### WHAT YOU ARE ASKED TO DO
For each record, copy the text exactly and omit any picture it holds.

Spatial object tracking data:

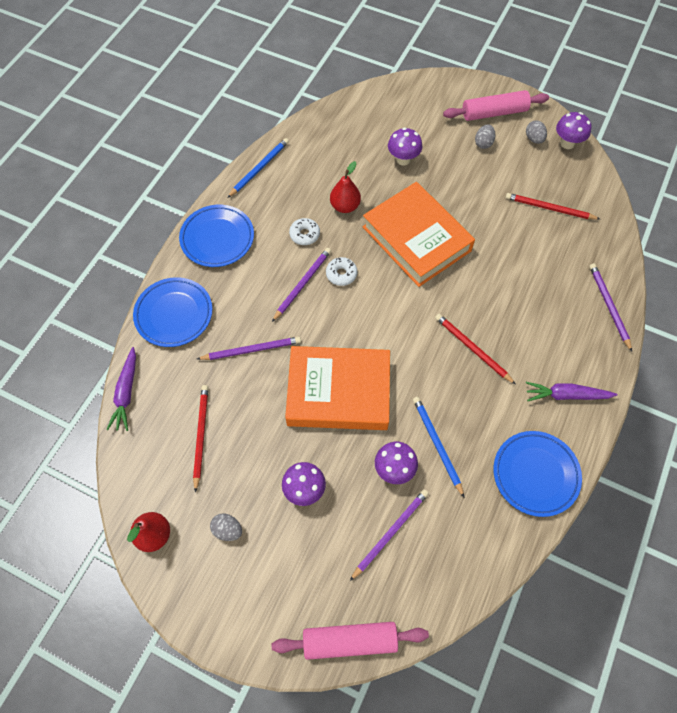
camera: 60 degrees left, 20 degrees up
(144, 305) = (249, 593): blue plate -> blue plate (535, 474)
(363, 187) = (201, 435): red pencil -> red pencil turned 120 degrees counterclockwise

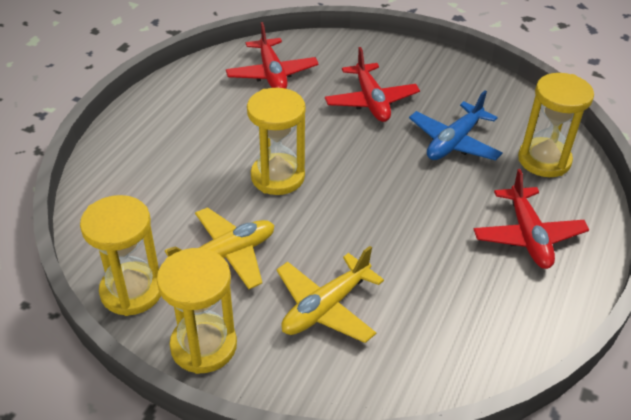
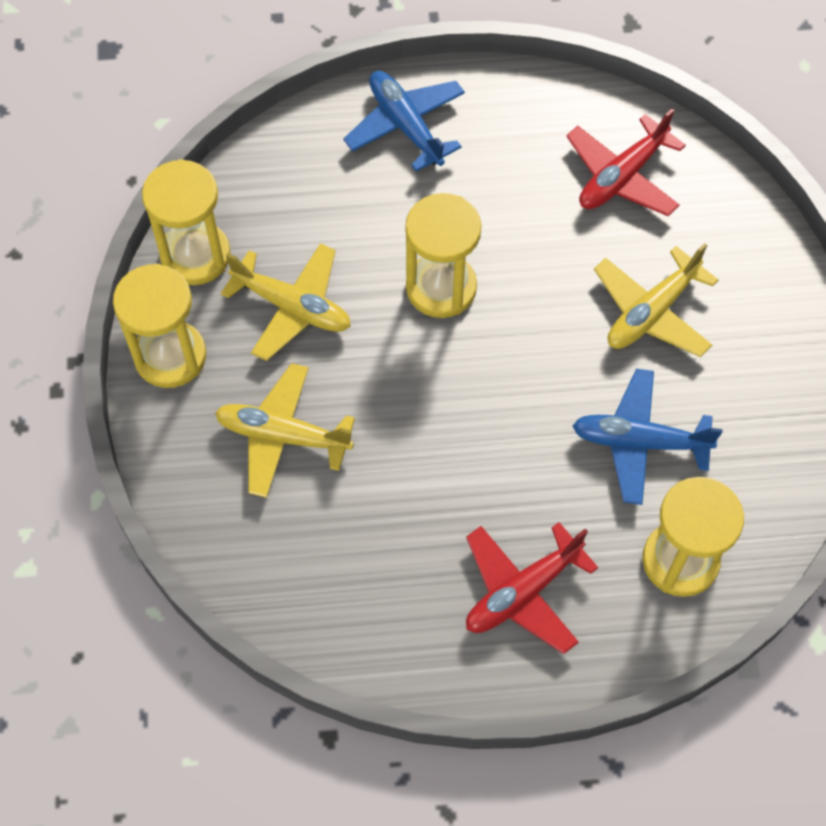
camera: 60 degrees right, 20 degrees up
(144, 141) = (406, 126): none -> blue plane
(371, 101) = (652, 312): red plane -> yellow plane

### RESULT FOR THIS TASK
camera: 60 degrees left, 20 degrees up
(144, 305) = (249, 593): blue plate -> blue plate (535, 474)
(363, 187) = (201, 435): red pencil -> red pencil turned 120 degrees counterclockwise

camera: 60 degrees right, 20 degrees up
(144, 141) = (406, 126): none -> blue plane
(371, 101) = (652, 312): red plane -> yellow plane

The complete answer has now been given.